Object change descriptions
------------------------------------
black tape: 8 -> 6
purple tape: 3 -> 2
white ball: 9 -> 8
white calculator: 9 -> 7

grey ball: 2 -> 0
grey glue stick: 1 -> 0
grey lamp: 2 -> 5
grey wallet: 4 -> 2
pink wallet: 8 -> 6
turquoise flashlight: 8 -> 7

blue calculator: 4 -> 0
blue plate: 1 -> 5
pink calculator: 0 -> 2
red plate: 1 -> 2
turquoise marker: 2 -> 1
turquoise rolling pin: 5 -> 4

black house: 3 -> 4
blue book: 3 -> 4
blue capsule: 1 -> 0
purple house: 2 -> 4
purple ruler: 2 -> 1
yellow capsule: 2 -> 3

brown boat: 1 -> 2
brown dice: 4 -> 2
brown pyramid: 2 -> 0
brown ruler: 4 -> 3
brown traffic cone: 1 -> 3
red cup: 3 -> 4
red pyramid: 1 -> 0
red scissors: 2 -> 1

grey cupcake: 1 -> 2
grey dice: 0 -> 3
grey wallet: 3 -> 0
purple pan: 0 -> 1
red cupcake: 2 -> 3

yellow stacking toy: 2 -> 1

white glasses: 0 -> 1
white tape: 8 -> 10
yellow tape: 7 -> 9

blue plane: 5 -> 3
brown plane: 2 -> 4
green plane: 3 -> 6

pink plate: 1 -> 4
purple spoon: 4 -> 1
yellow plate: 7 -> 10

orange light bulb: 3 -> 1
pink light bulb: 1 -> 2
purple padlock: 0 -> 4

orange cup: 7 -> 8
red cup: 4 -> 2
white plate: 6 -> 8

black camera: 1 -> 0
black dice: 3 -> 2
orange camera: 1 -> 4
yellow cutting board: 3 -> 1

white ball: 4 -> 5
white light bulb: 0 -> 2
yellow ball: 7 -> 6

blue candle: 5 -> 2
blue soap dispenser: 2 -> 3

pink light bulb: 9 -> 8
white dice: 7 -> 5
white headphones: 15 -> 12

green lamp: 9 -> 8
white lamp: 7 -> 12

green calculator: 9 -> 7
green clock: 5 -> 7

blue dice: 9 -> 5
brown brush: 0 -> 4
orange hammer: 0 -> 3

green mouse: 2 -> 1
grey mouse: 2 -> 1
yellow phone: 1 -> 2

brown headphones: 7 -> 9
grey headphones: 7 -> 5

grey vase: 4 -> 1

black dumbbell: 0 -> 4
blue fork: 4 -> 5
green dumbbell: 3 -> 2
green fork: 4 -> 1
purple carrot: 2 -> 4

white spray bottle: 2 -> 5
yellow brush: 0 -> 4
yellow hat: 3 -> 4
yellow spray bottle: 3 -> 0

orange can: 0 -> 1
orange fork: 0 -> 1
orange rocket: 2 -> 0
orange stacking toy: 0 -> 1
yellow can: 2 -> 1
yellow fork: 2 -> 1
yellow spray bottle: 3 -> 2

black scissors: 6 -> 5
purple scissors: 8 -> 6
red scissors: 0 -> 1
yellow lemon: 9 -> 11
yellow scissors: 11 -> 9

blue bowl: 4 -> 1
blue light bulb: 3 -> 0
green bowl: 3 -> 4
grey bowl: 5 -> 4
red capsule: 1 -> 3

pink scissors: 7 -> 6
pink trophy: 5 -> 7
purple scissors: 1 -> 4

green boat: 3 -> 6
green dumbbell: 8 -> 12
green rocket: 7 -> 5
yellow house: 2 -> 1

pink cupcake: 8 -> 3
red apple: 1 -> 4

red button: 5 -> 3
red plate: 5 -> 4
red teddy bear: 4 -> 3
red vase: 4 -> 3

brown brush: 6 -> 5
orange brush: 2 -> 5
------------------------------------
**Exercise requirements**
Emit verbatim the lines running from the one with "white glasses: 0 -> 1" through the last line of the data, both endpoints inclusive.

**Response**
white glasses: 0 -> 1
white tape: 8 -> 10
yellow tape: 7 -> 9

blue plane: 5 -> 3
brown plane: 2 -> 4
green plane: 3 -> 6

pink plate: 1 -> 4
purple spoon: 4 -> 1
yellow plate: 7 -> 10

orange light bulb: 3 -> 1
pink light bulb: 1 -> 2
purple padlock: 0 -> 4

orange cup: 7 -> 8
red cup: 4 -> 2
white plate: 6 -> 8

black camera: 1 -> 0
black dice: 3 -> 2
orange camera: 1 -> 4
yellow cutting board: 3 -> 1

white ball: 4 -> 5
white light bulb: 0 -> 2
yellow ball: 7 -> 6

blue candle: 5 -> 2
blue soap dispenser: 2 -> 3

pink light bulb: 9 -> 8
white dice: 7 -> 5
white headphones: 15 -> 12

green lamp: 9 -> 8
white lamp: 7 -> 12

green calculator: 9 -> 7
green clock: 5 -> 7

blue dice: 9 -> 5
brown brush: 0 -> 4
orange hammer: 0 -> 3

green mouse: 2 -> 1
grey mouse: 2 -> 1
yellow phone: 1 -> 2

brown headphones: 7 -> 9
grey headphones: 7 -> 5

grey vase: 4 -> 1

black dumbbell: 0 -> 4
blue fork: 4 -> 5
green dumbbell: 3 -> 2
green fork: 4 -> 1
purple carrot: 2 -> 4

white spray bottle: 2 -> 5
yellow brush: 0 -> 4
yellow hat: 3 -> 4
yellow spray bottle: 3 -> 0

orange can: 0 -> 1
orange fork: 0 -> 1
orange rocket: 2 -> 0
orange stacking toy: 0 -> 1
yellow can: 2 -> 1
yellow fork: 2 -> 1
yellow spray bottle: 3 -> 2

black scissors: 6 -> 5
purple scissors: 8 -> 6
red scissors: 0 -> 1
yellow lemon: 9 -> 11
yellow scissors: 11 -> 9

blue bowl: 4 -> 1
blue light bulb: 3 -> 0
green bowl: 3 -> 4
grey bowl: 5 -> 4
red capsule: 1 -> 3

pink scissors: 7 -> 6
pink trophy: 5 -> 7
purple scissors: 1 -> 4

green boat: 3 -> 6
green dumbbell: 8 -> 12
green rocket: 7 -> 5
yellow house: 2 -> 1

pink cupcake: 8 -> 3
red apple: 1 -> 4

red button: 5 -> 3
red plate: 5 -> 4
red teddy bear: 4 -> 3
red vase: 4 -> 3

brown brush: 6 -> 5
orange brush: 2 -> 5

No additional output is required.